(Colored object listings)
>>>

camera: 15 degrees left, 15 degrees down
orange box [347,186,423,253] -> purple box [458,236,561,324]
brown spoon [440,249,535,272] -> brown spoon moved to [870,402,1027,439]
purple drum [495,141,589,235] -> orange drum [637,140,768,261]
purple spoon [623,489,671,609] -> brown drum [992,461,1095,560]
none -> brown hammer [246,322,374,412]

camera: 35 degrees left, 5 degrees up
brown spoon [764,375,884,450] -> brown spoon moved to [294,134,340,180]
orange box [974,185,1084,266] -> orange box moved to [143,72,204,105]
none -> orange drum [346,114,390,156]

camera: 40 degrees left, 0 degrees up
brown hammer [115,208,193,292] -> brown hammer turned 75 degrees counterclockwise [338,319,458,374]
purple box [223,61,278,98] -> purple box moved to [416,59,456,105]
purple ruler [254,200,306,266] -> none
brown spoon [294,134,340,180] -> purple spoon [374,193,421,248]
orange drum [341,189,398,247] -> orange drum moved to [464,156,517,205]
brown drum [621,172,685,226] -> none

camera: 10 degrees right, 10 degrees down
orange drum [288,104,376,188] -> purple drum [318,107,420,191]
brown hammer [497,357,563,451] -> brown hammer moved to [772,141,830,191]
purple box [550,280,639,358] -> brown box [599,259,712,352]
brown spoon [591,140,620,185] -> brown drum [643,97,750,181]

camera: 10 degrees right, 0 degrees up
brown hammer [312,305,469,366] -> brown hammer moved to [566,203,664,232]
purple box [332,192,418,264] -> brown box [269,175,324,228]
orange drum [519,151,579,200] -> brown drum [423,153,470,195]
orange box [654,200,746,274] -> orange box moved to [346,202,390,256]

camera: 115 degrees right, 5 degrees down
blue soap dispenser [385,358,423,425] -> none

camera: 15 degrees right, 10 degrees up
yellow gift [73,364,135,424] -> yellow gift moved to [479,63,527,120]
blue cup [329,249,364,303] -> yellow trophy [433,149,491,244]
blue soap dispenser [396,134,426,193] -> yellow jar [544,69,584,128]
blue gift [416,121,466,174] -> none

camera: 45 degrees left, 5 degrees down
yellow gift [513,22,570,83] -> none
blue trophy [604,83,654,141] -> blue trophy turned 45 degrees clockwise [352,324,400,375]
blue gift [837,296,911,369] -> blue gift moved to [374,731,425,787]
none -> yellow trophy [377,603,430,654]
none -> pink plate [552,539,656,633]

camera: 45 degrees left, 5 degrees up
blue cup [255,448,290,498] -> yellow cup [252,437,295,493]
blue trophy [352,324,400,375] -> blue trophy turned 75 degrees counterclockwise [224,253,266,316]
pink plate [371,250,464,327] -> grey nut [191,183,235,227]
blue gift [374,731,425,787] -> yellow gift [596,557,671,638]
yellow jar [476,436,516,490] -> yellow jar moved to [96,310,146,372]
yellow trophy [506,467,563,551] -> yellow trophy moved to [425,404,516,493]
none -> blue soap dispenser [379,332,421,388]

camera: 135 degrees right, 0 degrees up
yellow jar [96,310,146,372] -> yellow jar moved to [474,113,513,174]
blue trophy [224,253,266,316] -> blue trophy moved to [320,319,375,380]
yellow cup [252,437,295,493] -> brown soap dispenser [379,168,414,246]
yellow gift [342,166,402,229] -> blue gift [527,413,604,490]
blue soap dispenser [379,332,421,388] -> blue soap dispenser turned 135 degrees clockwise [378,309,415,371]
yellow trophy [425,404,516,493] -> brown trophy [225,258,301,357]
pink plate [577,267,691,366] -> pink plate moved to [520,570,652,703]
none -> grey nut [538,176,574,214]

<<<

REQUIREMENT
Only the span from the line with "pink plate [577,267,691,366]" through the final line of the records goes in the output, each line unchanged.

WRITTEN REPLY
pink plate [577,267,691,366] -> pink plate moved to [520,570,652,703]
none -> grey nut [538,176,574,214]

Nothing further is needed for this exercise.